RECORD SET:

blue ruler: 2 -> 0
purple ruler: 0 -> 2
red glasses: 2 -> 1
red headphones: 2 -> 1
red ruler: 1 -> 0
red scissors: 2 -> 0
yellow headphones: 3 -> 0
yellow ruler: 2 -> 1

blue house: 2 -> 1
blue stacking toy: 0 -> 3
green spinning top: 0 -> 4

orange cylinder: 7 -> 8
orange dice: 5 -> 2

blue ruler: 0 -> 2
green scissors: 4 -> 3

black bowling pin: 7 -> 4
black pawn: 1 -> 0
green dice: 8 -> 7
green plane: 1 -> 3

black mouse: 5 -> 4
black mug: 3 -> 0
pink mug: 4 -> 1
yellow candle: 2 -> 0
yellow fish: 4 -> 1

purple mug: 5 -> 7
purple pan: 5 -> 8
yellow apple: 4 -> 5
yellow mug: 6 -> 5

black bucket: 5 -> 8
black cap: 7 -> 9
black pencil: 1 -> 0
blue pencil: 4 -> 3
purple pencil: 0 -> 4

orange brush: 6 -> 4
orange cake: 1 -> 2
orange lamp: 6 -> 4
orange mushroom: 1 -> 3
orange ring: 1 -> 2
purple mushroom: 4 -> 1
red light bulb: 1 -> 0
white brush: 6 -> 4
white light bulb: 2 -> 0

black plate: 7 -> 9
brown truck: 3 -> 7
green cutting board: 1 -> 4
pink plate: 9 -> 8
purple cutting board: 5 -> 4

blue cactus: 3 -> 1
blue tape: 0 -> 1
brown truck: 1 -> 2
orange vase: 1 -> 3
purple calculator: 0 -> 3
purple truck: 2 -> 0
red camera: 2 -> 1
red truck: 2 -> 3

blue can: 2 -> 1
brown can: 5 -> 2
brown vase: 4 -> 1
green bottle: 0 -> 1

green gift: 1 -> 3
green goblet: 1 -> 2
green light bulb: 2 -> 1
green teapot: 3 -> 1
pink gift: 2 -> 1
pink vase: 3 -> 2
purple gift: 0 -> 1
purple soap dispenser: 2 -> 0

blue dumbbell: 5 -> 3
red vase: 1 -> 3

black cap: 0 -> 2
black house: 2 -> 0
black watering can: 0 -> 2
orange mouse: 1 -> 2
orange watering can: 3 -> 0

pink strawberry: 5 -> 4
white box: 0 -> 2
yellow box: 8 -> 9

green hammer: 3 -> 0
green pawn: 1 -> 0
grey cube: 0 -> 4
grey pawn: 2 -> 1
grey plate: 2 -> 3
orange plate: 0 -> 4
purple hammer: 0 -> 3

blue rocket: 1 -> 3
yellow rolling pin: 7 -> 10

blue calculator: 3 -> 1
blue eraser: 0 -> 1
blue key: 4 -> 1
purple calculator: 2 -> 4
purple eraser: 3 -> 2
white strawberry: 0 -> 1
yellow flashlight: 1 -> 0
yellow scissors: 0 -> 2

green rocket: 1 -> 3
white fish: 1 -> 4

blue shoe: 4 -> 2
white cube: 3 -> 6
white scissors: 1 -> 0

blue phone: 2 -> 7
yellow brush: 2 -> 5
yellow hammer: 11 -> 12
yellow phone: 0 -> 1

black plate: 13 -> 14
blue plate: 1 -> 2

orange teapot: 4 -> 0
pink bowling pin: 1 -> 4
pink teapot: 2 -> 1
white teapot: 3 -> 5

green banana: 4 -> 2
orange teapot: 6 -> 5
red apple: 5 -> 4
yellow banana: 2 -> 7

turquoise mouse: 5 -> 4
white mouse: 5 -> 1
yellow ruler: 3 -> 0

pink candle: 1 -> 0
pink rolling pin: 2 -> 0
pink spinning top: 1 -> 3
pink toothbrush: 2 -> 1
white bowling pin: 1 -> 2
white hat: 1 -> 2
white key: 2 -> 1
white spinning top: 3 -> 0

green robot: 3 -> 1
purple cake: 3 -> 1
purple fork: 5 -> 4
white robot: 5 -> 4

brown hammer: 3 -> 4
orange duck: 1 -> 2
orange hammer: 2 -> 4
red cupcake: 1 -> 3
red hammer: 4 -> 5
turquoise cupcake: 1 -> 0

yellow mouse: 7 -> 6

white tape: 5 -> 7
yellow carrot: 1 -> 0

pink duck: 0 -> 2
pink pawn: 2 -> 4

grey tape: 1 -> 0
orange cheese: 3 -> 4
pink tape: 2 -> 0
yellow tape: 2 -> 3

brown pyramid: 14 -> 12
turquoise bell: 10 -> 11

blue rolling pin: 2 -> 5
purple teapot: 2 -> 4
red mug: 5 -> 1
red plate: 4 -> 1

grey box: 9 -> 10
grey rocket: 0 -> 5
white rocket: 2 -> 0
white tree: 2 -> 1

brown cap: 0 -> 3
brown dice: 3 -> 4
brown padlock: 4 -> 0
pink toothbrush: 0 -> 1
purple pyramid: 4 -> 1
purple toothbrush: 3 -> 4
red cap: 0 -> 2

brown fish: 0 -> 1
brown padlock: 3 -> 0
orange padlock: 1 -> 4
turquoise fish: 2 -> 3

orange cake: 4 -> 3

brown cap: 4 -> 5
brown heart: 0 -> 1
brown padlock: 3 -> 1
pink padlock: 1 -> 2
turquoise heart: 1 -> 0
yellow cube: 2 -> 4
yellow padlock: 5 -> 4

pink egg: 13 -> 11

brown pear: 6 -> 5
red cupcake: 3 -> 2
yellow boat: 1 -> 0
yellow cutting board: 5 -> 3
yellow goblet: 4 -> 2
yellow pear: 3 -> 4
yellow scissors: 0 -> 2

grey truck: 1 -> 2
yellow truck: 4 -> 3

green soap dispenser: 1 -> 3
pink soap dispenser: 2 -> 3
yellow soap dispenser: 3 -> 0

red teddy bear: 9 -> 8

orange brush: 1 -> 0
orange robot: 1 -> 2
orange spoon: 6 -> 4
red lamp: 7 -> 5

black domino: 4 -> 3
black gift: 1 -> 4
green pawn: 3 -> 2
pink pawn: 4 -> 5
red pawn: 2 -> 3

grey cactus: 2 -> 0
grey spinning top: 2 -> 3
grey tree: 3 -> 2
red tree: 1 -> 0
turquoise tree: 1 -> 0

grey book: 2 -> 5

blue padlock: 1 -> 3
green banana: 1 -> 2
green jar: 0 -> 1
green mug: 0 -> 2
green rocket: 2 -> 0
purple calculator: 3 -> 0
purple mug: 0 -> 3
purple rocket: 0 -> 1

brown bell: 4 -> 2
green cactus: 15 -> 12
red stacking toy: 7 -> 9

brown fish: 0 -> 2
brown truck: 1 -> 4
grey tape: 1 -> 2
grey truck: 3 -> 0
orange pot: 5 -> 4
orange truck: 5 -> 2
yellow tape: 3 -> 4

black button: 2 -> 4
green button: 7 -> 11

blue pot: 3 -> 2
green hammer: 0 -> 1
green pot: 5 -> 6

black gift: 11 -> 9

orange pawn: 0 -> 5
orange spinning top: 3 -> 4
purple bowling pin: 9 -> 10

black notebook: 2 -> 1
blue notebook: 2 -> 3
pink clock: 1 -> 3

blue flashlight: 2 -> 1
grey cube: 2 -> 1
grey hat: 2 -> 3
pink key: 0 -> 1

WHAT THE TASK ASKS:
Write the entries out again, exactly and completely.

TASK SOLUTION:
blue ruler: 2 -> 0
purple ruler: 0 -> 2
red glasses: 2 -> 1
red headphones: 2 -> 1
red ruler: 1 -> 0
red scissors: 2 -> 0
yellow headphones: 3 -> 0
yellow ruler: 2 -> 1

blue house: 2 -> 1
blue stacking toy: 0 -> 3
green spinning top: 0 -> 4

orange cylinder: 7 -> 8
orange dice: 5 -> 2

blue ruler: 0 -> 2
green scissors: 4 -> 3

black bowling pin: 7 -> 4
black pawn: 1 -> 0
green dice: 8 -> 7
green plane: 1 -> 3

black mouse: 5 -> 4
black mug: 3 -> 0
pink mug: 4 -> 1
yellow candle: 2 -> 0
yellow fish: 4 -> 1

purple mug: 5 -> 7
purple pan: 5 -> 8
yellow apple: 4 -> 5
yellow mug: 6 -> 5

black bucket: 5 -> 8
black cap: 7 -> 9
black pencil: 1 -> 0
blue pencil: 4 -> 3
purple pencil: 0 -> 4

orange brush: 6 -> 4
orange cake: 1 -> 2
orange lamp: 6 -> 4
orange mushroom: 1 -> 3
orange ring: 1 -> 2
purple mushroom: 4 -> 1
red light bulb: 1 -> 0
white brush: 6 -> 4
white light bulb: 2 -> 0

black plate: 7 -> 9
brown truck: 3 -> 7
green cutting board: 1 -> 4
pink plate: 9 -> 8
purple cutting board: 5 -> 4

blue cactus: 3 -> 1
blue tape: 0 -> 1
brown truck: 1 -> 2
orange vase: 1 -> 3
purple calculator: 0 -> 3
purple truck: 2 -> 0
red camera: 2 -> 1
red truck: 2 -> 3

blue can: 2 -> 1
brown can: 5 -> 2
brown vase: 4 -> 1
green bottle: 0 -> 1

green gift: 1 -> 3
green goblet: 1 -> 2
green light bulb: 2 -> 1
green teapot: 3 -> 1
pink gift: 2 -> 1
pink vase: 3 -> 2
purple gift: 0 -> 1
purple soap dispenser: 2 -> 0

blue dumbbell: 5 -> 3
red vase: 1 -> 3

black cap: 0 -> 2
black house: 2 -> 0
black watering can: 0 -> 2
orange mouse: 1 -> 2
orange watering can: 3 -> 0

pink strawberry: 5 -> 4
white box: 0 -> 2
yellow box: 8 -> 9

green hammer: 3 -> 0
green pawn: 1 -> 0
grey cube: 0 -> 4
grey pawn: 2 -> 1
grey plate: 2 -> 3
orange plate: 0 -> 4
purple hammer: 0 -> 3

blue rocket: 1 -> 3
yellow rolling pin: 7 -> 10

blue calculator: 3 -> 1
blue eraser: 0 -> 1
blue key: 4 -> 1
purple calculator: 2 -> 4
purple eraser: 3 -> 2
white strawberry: 0 -> 1
yellow flashlight: 1 -> 0
yellow scissors: 0 -> 2

green rocket: 1 -> 3
white fish: 1 -> 4

blue shoe: 4 -> 2
white cube: 3 -> 6
white scissors: 1 -> 0

blue phone: 2 -> 7
yellow brush: 2 -> 5
yellow hammer: 11 -> 12
yellow phone: 0 -> 1

black plate: 13 -> 14
blue plate: 1 -> 2

orange teapot: 4 -> 0
pink bowling pin: 1 -> 4
pink teapot: 2 -> 1
white teapot: 3 -> 5

green banana: 4 -> 2
orange teapot: 6 -> 5
red apple: 5 -> 4
yellow banana: 2 -> 7

turquoise mouse: 5 -> 4
white mouse: 5 -> 1
yellow ruler: 3 -> 0

pink candle: 1 -> 0
pink rolling pin: 2 -> 0
pink spinning top: 1 -> 3
pink toothbrush: 2 -> 1
white bowling pin: 1 -> 2
white hat: 1 -> 2
white key: 2 -> 1
white spinning top: 3 -> 0

green robot: 3 -> 1
purple cake: 3 -> 1
purple fork: 5 -> 4
white robot: 5 -> 4

brown hammer: 3 -> 4
orange duck: 1 -> 2
orange hammer: 2 -> 4
red cupcake: 1 -> 3
red hammer: 4 -> 5
turquoise cupcake: 1 -> 0

yellow mouse: 7 -> 6

white tape: 5 -> 7
yellow carrot: 1 -> 0

pink duck: 0 -> 2
pink pawn: 2 -> 4

grey tape: 1 -> 0
orange cheese: 3 -> 4
pink tape: 2 -> 0
yellow tape: 2 -> 3

brown pyramid: 14 -> 12
turquoise bell: 10 -> 11

blue rolling pin: 2 -> 5
purple teapot: 2 -> 4
red mug: 5 -> 1
red plate: 4 -> 1

grey box: 9 -> 10
grey rocket: 0 -> 5
white rocket: 2 -> 0
white tree: 2 -> 1

brown cap: 0 -> 3
brown dice: 3 -> 4
brown padlock: 4 -> 0
pink toothbrush: 0 -> 1
purple pyramid: 4 -> 1
purple toothbrush: 3 -> 4
red cap: 0 -> 2

brown fish: 0 -> 1
brown padlock: 3 -> 0
orange padlock: 1 -> 4
turquoise fish: 2 -> 3

orange cake: 4 -> 3

brown cap: 4 -> 5
brown heart: 0 -> 1
brown padlock: 3 -> 1
pink padlock: 1 -> 2
turquoise heart: 1 -> 0
yellow cube: 2 -> 4
yellow padlock: 5 -> 4

pink egg: 13 -> 11

brown pear: 6 -> 5
red cupcake: 3 -> 2
yellow boat: 1 -> 0
yellow cutting board: 5 -> 3
yellow goblet: 4 -> 2
yellow pear: 3 -> 4
yellow scissors: 0 -> 2

grey truck: 1 -> 2
yellow truck: 4 -> 3

green soap dispenser: 1 -> 3
pink soap dispenser: 2 -> 3
yellow soap dispenser: 3 -> 0

red teddy bear: 9 -> 8

orange brush: 1 -> 0
orange robot: 1 -> 2
orange spoon: 6 -> 4
red lamp: 7 -> 5

black domino: 4 -> 3
black gift: 1 -> 4
green pawn: 3 -> 2
pink pawn: 4 -> 5
red pawn: 2 -> 3

grey cactus: 2 -> 0
grey spinning top: 2 -> 3
grey tree: 3 -> 2
red tree: 1 -> 0
turquoise tree: 1 -> 0

grey book: 2 -> 5

blue padlock: 1 -> 3
green banana: 1 -> 2
green jar: 0 -> 1
green mug: 0 -> 2
green rocket: 2 -> 0
purple calculator: 3 -> 0
purple mug: 0 -> 3
purple rocket: 0 -> 1

brown bell: 4 -> 2
green cactus: 15 -> 12
red stacking toy: 7 -> 9

brown fish: 0 -> 2
brown truck: 1 -> 4
grey tape: 1 -> 2
grey truck: 3 -> 0
orange pot: 5 -> 4
orange truck: 5 -> 2
yellow tape: 3 -> 4

black button: 2 -> 4
green button: 7 -> 11

blue pot: 3 -> 2
green hammer: 0 -> 1
green pot: 5 -> 6

black gift: 11 -> 9

orange pawn: 0 -> 5
orange spinning top: 3 -> 4
purple bowling pin: 9 -> 10

black notebook: 2 -> 1
blue notebook: 2 -> 3
pink clock: 1 -> 3

blue flashlight: 2 -> 1
grey cube: 2 -> 1
grey hat: 2 -> 3
pink key: 0 -> 1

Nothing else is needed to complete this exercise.